EXERCISE REQUIREMENTS ▸ Each record below must be written out again in exactly the same form.

• • • • •

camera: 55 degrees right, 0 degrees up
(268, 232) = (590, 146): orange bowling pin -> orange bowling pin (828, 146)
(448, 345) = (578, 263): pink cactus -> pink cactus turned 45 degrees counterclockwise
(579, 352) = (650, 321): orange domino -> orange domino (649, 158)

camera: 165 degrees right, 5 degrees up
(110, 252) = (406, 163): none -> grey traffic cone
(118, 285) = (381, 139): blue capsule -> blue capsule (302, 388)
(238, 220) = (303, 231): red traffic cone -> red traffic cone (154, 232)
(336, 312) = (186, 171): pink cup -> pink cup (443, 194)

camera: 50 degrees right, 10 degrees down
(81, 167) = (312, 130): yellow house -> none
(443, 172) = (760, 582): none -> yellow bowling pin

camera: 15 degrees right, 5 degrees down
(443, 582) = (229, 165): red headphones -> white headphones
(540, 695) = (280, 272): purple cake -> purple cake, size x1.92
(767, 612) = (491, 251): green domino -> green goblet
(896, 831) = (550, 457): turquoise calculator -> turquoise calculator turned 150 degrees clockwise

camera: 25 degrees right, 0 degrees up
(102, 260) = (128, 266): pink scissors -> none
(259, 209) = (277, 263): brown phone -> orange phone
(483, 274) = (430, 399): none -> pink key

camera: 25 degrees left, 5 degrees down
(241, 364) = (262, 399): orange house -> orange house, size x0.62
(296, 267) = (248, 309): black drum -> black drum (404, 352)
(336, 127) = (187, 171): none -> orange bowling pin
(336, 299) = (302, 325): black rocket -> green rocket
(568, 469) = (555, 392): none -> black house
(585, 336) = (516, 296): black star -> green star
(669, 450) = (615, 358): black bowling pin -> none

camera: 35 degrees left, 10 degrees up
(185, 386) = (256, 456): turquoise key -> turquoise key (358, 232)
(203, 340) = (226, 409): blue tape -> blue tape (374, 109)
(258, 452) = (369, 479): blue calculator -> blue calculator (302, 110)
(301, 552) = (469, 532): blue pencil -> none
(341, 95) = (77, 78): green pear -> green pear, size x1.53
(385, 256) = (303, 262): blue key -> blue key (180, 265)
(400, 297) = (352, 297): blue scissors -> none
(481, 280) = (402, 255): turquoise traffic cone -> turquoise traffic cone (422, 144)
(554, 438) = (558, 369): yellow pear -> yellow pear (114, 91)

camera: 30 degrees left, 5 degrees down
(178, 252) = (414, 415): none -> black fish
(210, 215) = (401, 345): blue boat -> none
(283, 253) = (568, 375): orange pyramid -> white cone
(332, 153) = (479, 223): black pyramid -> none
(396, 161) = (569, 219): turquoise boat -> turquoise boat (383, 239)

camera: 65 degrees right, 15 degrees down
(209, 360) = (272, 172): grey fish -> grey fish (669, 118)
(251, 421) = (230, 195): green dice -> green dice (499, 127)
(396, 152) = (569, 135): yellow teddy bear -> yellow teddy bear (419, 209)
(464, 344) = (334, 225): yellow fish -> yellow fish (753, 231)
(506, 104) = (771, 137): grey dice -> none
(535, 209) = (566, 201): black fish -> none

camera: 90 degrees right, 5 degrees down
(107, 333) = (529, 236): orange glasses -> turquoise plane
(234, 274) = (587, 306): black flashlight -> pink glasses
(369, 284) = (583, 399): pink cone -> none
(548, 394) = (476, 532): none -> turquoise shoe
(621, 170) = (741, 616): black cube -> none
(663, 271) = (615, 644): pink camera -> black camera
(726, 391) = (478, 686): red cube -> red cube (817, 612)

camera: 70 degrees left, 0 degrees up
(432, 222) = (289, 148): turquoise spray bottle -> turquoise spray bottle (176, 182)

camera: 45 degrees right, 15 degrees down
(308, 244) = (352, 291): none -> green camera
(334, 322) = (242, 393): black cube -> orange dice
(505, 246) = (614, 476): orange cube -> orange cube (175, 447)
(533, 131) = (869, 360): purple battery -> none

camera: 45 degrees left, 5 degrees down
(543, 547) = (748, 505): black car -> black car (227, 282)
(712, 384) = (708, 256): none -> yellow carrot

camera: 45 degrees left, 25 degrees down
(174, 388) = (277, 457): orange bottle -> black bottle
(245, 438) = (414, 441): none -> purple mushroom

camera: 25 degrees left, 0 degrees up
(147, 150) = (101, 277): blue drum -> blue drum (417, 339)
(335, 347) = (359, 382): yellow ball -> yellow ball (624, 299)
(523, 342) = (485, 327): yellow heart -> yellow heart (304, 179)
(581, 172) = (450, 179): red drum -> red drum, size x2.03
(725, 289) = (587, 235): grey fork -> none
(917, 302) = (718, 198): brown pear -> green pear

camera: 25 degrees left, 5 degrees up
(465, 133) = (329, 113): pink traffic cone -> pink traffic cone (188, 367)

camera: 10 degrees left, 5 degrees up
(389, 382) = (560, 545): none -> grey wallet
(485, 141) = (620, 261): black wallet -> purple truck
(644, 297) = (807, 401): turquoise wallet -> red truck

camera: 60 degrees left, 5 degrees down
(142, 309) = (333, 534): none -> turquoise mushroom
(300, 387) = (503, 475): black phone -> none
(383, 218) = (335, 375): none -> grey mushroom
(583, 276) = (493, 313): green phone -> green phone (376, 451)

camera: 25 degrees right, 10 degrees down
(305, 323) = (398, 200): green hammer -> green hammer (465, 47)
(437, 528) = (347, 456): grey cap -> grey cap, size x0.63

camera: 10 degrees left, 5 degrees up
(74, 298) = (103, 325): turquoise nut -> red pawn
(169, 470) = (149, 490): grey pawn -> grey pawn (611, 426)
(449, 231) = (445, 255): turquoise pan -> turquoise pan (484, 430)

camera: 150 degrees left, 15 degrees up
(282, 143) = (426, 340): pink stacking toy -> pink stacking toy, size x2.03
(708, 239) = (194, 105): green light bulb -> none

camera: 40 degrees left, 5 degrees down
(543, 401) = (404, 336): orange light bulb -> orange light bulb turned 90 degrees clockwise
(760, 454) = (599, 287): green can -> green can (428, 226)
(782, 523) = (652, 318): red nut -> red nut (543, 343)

• • • • •

COMPLETED TASK ▸
camera: 55 degrees right, 0 degrees up
(268, 232) = (590, 146): orange bowling pin -> orange bowling pin (828, 146)
(448, 345) = (578, 263): pink cactus -> pink cactus turned 45 degrees counterclockwise
(579, 352) = (650, 321): orange domino -> orange domino (649, 158)

camera: 165 degrees right, 5 degrees up
(110, 252) = (406, 163): none -> grey traffic cone
(118, 285) = (381, 139): blue capsule -> blue capsule (302, 388)
(238, 220) = (303, 231): red traffic cone -> red traffic cone (154, 232)
(336, 312) = (186, 171): pink cup -> pink cup (443, 194)

camera: 50 degrees right, 10 degrees down
(81, 167) = (312, 130): yellow house -> none
(443, 172) = (760, 582): none -> yellow bowling pin

camera: 15 degrees right, 5 degrees down
(443, 582) = (229, 165): red headphones -> white headphones
(540, 695) = (280, 272): purple cake -> purple cake, size x1.92
(767, 612) = (491, 251): green domino -> green goblet
(896, 831) = (550, 457): turquoise calculator -> turquoise calculator turned 150 degrees clockwise

camera: 25 degrees right, 0 degrees up
(102, 260) = (128, 266): pink scissors -> none
(259, 209) = (277, 263): brown phone -> orange phone
(483, 274) = (430, 399): none -> pink key

camera: 25 degrees left, 5 degrees down
(241, 364) = (262, 399): orange house -> orange house, size x0.62
(296, 267) = (248, 309): black drum -> black drum (404, 352)
(336, 127) = (187, 171): none -> orange bowling pin
(336, 299) = (302, 325): black rocket -> green rocket
(568, 469) = (555, 392): none -> black house
(585, 336) = (516, 296): black star -> green star
(669, 450) = (615, 358): black bowling pin -> none

camera: 35 degrees left, 10 degrees up
(185, 386) = (256, 456): turquoise key -> turquoise key (358, 232)
(203, 340) = (226, 409): blue tape -> blue tape (374, 109)
(258, 452) = (369, 479): blue calculator -> blue calculator (302, 110)
(301, 552) = (469, 532): blue pencil -> none
(341, 95) = (77, 78): green pear -> green pear, size x1.53
(385, 256) = (303, 262): blue key -> blue key (180, 265)
(400, 297) = (352, 297): blue scissors -> none
(481, 280) = (402, 255): turquoise traffic cone -> turquoise traffic cone (422, 144)
(554, 438) = (558, 369): yellow pear -> yellow pear (114, 91)

camera: 30 degrees left, 5 degrees down
(178, 252) = (414, 415): none -> black fish
(210, 215) = (401, 345): blue boat -> none
(283, 253) = (568, 375): orange pyramid -> white cone
(332, 153) = (479, 223): black pyramid -> none
(396, 161) = (569, 219): turquoise boat -> turquoise boat (383, 239)

camera: 65 degrees right, 15 degrees down
(209, 360) = (272, 172): grey fish -> grey fish (669, 118)
(251, 421) = (230, 195): green dice -> green dice (499, 127)
(396, 152) = (569, 135): yellow teddy bear -> yellow teddy bear (419, 209)
(464, 344) = (334, 225): yellow fish -> yellow fish (753, 231)
(506, 104) = (771, 137): grey dice -> none
(535, 209) = (566, 201): black fish -> none

camera: 90 degrees right, 5 degrees down
(107, 333) = (529, 236): orange glasses -> turquoise plane
(234, 274) = (587, 306): black flashlight -> pink glasses
(369, 284) = (583, 399): pink cone -> none
(548, 394) = (476, 532): none -> turquoise shoe
(621, 170) = (741, 616): black cube -> none
(663, 271) = (615, 644): pink camera -> black camera
(726, 391) = (478, 686): red cube -> red cube (817, 612)

camera: 70 degrees left, 0 degrees up
(432, 222) = (289, 148): turquoise spray bottle -> turquoise spray bottle (176, 182)

camera: 45 degrees right, 15 degrees down
(308, 244) = (352, 291): none -> green camera
(334, 322) = (242, 393): black cube -> orange dice
(505, 246) = (614, 476): orange cube -> orange cube (175, 447)
(533, 131) = (869, 360): purple battery -> none

camera: 45 degrees left, 5 degrees down
(543, 547) = (748, 505): black car -> black car (227, 282)
(712, 384) = (708, 256): none -> yellow carrot

camera: 45 degrees left, 25 degrees down
(174, 388) = (277, 457): orange bottle -> black bottle
(245, 438) = (414, 441): none -> purple mushroom

camera: 25 degrees left, 0 degrees up
(147, 150) = (101, 277): blue drum -> blue drum (417, 339)
(335, 347) = (359, 382): yellow ball -> yellow ball (624, 299)
(523, 342) = (485, 327): yellow heart -> yellow heart (304, 179)
(581, 172) = (450, 179): red drum -> red drum, size x2.03
(725, 289) = (587, 235): grey fork -> none
(917, 302) = (718, 198): brown pear -> green pear

camera: 25 degrees left, 5 degrees up
(465, 133) = (329, 113): pink traffic cone -> pink traffic cone (188, 367)

camera: 10 degrees left, 5 degrees up
(389, 382) = (560, 545): none -> grey wallet
(485, 141) = (620, 261): black wallet -> purple truck
(644, 297) = (807, 401): turquoise wallet -> red truck

camera: 60 degrees left, 5 degrees down
(142, 309) = (333, 534): none -> turquoise mushroom
(300, 387) = (503, 475): black phone -> none
(383, 218) = (335, 375): none -> grey mushroom
(583, 276) = (493, 313): green phone -> green phone (376, 451)

camera: 25 degrees right, 10 degrees down
(305, 323) = (398, 200): green hammer -> green hammer (465, 47)
(437, 528) = (347, 456): grey cap -> grey cap, size x0.63

camera: 10 degrees left, 5 degrees up
(74, 298) = (103, 325): turquoise nut -> red pawn
(169, 470) = (149, 490): grey pawn -> grey pawn (611, 426)
(449, 231) = (445, 255): turquoise pan -> turquoise pan (484, 430)

camera: 150 degrees left, 15 degrees up
(282, 143) = (426, 340): pink stacking toy -> pink stacking toy, size x2.03
(708, 239) = (194, 105): green light bulb -> none

camera: 40 degrees left, 5 degrees down
(543, 401) = (404, 336): orange light bulb -> orange light bulb turned 90 degrees clockwise
(760, 454) = (599, 287): green can -> green can (428, 226)
(782, 523) = (652, 318): red nut -> red nut (543, 343)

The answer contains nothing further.